What the exercise asks: Put every line of the listing into a JSON list of strings, one string per line, with blank lines omitted. Leave the pictures out of the answer.

Records to process:
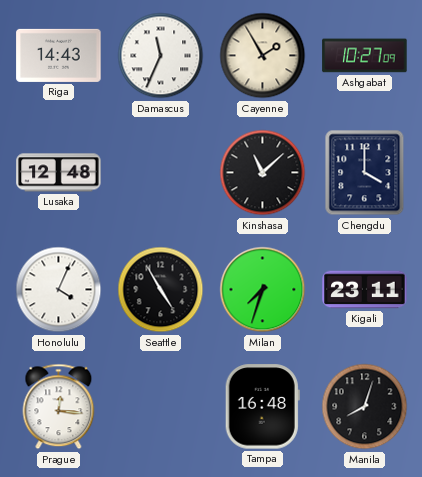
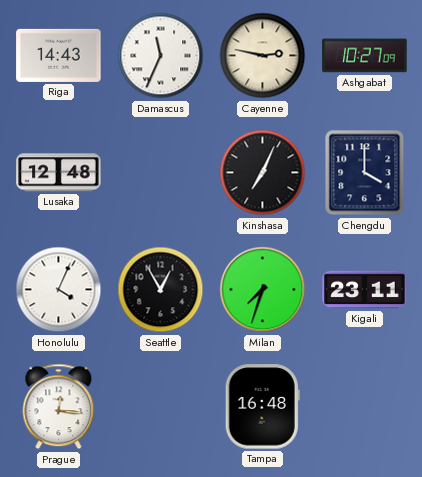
Cayenne: 1:55 -> 2:47
Kinshasa: 11:08 -> 7:04
Seattle: 4:55 -> 12:55
Manila: 8:03 -> none
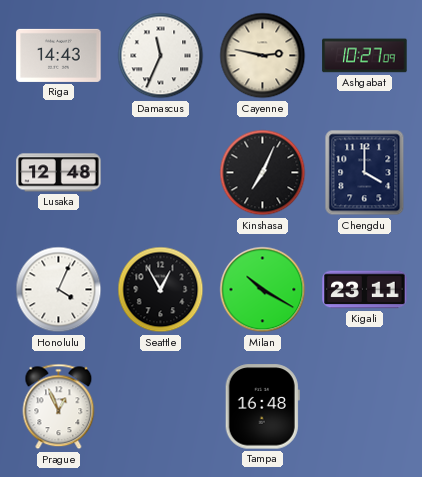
Milan: 7:33 -> 10:20
Prague: 12:16 -> 12:56
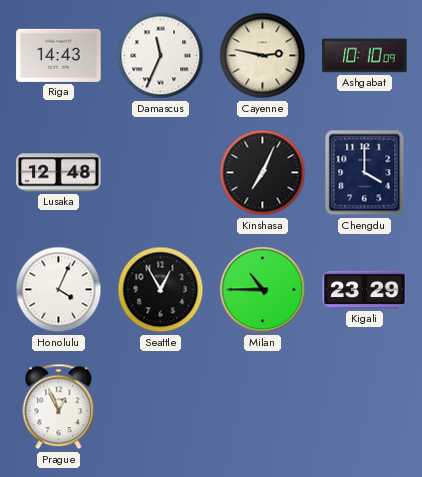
Ashgabat: 10:27 -> 10:10
Milan: 10:20 -> 10:45
Kigali: 23:11 -> 23:29
Tampa: 16:48 -> none
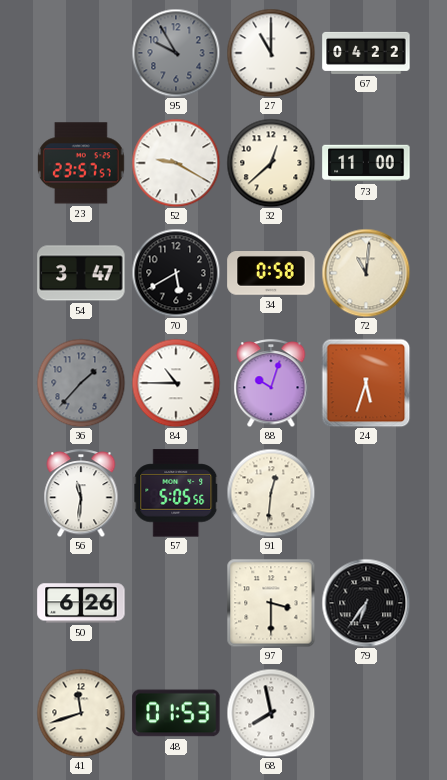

Expected answer:
[
  "Cayenne: 1:55 -> 2:47",
  "Kinshasa: 11:08 -> 7:04",
  "Seattle: 4:55 -> 12:55",
  "Manila: 8:03 -> none",
  "Milan: 7:33 -> 10:20",
  "Prague: 12:16 -> 12:56",
  "Ashgabat: 10:27 -> 10:10",
  "Milan: 10:20 -> 10:45",
  "Kigali: 23:11 -> 23:29",
  "Tampa: 16:48 -> none"
]